Information shown ::
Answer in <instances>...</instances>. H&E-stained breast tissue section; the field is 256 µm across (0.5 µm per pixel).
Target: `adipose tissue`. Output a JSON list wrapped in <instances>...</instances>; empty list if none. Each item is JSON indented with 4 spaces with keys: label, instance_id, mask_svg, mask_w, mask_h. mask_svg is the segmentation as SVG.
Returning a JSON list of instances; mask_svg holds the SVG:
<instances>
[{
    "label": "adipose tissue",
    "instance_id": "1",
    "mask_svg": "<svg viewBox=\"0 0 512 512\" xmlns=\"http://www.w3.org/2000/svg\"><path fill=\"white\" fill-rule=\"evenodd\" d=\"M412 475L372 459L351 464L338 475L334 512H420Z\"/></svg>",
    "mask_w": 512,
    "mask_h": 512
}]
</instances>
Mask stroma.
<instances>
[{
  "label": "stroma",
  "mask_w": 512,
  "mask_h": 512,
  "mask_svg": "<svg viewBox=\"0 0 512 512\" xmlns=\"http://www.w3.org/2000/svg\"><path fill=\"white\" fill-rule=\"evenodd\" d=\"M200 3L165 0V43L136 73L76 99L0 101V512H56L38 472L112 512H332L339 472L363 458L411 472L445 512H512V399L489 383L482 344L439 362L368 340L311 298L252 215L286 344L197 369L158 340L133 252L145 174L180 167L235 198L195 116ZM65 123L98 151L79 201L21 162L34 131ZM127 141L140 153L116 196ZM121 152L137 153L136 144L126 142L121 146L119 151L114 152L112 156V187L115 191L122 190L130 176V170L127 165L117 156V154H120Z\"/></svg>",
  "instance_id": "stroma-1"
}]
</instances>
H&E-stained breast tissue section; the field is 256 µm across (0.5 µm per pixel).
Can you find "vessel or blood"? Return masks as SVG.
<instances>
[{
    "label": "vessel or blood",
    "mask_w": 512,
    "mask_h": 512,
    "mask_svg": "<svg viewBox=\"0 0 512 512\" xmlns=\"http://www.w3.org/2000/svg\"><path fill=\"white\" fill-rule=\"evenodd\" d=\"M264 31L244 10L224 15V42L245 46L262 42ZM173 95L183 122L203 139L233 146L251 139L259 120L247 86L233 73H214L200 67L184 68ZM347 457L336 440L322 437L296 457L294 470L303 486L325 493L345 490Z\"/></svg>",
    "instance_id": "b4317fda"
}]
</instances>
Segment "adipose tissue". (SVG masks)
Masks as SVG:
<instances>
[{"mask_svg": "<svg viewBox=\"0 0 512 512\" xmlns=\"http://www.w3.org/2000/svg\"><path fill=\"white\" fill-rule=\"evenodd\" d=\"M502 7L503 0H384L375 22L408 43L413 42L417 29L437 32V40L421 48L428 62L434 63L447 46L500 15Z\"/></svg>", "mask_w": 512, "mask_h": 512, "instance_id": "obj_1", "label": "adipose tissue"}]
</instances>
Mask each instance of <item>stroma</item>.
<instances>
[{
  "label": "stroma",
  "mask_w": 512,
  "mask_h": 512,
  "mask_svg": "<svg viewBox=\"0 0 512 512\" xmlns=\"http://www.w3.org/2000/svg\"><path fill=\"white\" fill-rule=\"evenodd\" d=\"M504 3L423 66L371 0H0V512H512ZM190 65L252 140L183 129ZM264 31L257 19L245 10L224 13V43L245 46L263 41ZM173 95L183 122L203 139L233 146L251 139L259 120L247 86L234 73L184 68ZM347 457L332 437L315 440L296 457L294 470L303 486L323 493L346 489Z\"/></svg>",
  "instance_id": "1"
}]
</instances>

Problem description ::
Every entry needs to be retyped exactly.

Answer to this problem ::
Answer in <instances>...</instances>. H&E-stained breast tissue section; the field is 256 µm across (0.5 µm per pixel).
Target: `adipose tissue`. Output a JSON list wrapped in <instances>...</instances>; empty list if none. Each item is JSON indented with 4 spaces with keys: label, instance_id, mask_svg, mask_w, mask_h. mask_svg is the segmentation as SVG.
Returning a JSON list of instances; mask_svg holds the SVG:
<instances>
[{
    "label": "adipose tissue",
    "instance_id": "1",
    "mask_svg": "<svg viewBox=\"0 0 512 512\" xmlns=\"http://www.w3.org/2000/svg\"><path fill=\"white\" fill-rule=\"evenodd\" d=\"M412 475L372 459L351 464L338 475L334 512H420Z\"/></svg>",
    "mask_w": 512,
    "mask_h": 512
}]
</instances>
Mask stroma.
<instances>
[{
  "label": "stroma",
  "mask_w": 512,
  "mask_h": 512,
  "mask_svg": "<svg viewBox=\"0 0 512 512\" xmlns=\"http://www.w3.org/2000/svg\"><path fill=\"white\" fill-rule=\"evenodd\" d=\"M200 3L165 0V43L136 73L76 99L0 101V512H56L38 472L112 512H332L339 472L363 458L411 472L445 512H512V399L489 383L482 344L439 362L368 340L311 298L252 215L286 344L197 369L158 340L133 252L145 174L180 167L235 198L195 116ZM65 123L98 151L79 201L21 162L34 131ZM127 141L140 153L116 196ZM121 152L137 153L136 144L126 142L121 146L119 151L114 152L112 156V187L115 191L122 190L130 176V170L127 165L117 156V154H120Z\"/></svg>",
  "instance_id": "stroma-1"
}]
</instances>
H&E-stained breast tissue section; the field is 256 µm across (0.5 µm per pixel).
Can you find "vessel or blood"? Return masks as SVG.
<instances>
[{
    "label": "vessel or blood",
    "mask_w": 512,
    "mask_h": 512,
    "mask_svg": "<svg viewBox=\"0 0 512 512\" xmlns=\"http://www.w3.org/2000/svg\"><path fill=\"white\" fill-rule=\"evenodd\" d=\"M264 31L244 10L224 15V42L245 46L262 42ZM173 95L183 122L203 139L233 146L251 139L259 120L247 86L233 73H214L200 67L184 68ZM347 457L336 440L322 437L296 457L294 470L303 486L325 493L345 490Z\"/></svg>",
    "instance_id": "b4317fda"
}]
</instances>
Segment "adipose tissue". (SVG masks)
Masks as SVG:
<instances>
[{"mask_svg": "<svg viewBox=\"0 0 512 512\" xmlns=\"http://www.w3.org/2000/svg\"><path fill=\"white\" fill-rule=\"evenodd\" d=\"M502 7L503 0H384L375 22L408 43L413 42L417 29L437 32V40L421 48L428 62L434 63L447 46L500 15Z\"/></svg>", "mask_w": 512, "mask_h": 512, "instance_id": "obj_1", "label": "adipose tissue"}]
</instances>
Mask each instance of <item>stroma</item>.
<instances>
[{
  "label": "stroma",
  "mask_w": 512,
  "mask_h": 512,
  "mask_svg": "<svg viewBox=\"0 0 512 512\" xmlns=\"http://www.w3.org/2000/svg\"><path fill=\"white\" fill-rule=\"evenodd\" d=\"M504 3L423 66L371 0H0V512H512ZM190 65L252 140L183 129ZM264 31L257 19L245 10L224 13V43L245 46L263 41ZM173 95L183 122L203 139L233 146L251 139L259 120L247 86L234 73L184 68ZM347 457L332 437L315 440L296 457L294 470L303 486L323 493L346 489Z\"/></svg>",
  "instance_id": "1"
}]
</instances>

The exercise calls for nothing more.